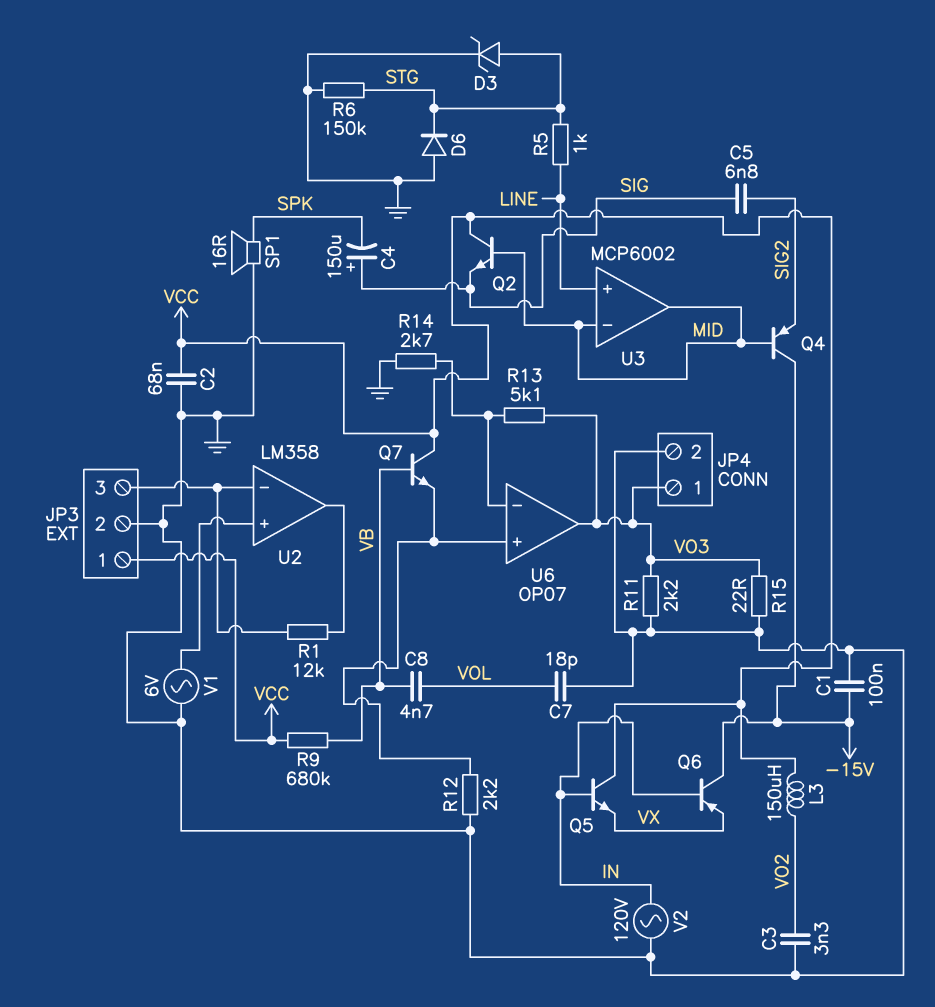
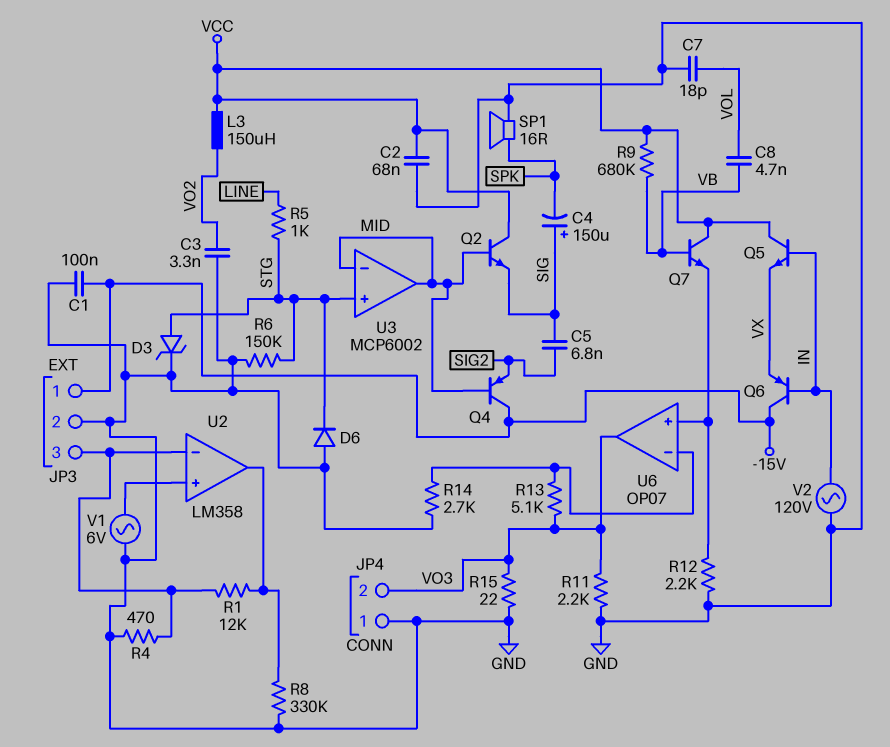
JP3 pin 1: VCC -> -15V
JP4 pin 1: VO3 -> GND
JP4 pin 2: GND -> VO3
R4: none -> 470 (GND, JP3/3)
R8: none -> 330k (GND, U2/out)
U3 pin in+: LINE -> STG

◆ **Aim of the exercise**
Using the material above, reproduce exactly the line that contains "R4: none -> 470 (GND, JP3/3)" and all lines after it through the last one, and only those.

◆ **Response to the exercise**
R4: none -> 470 (GND, JP3/3)
R8: none -> 330k (GND, U2/out)
U3 pin in+: LINE -> STG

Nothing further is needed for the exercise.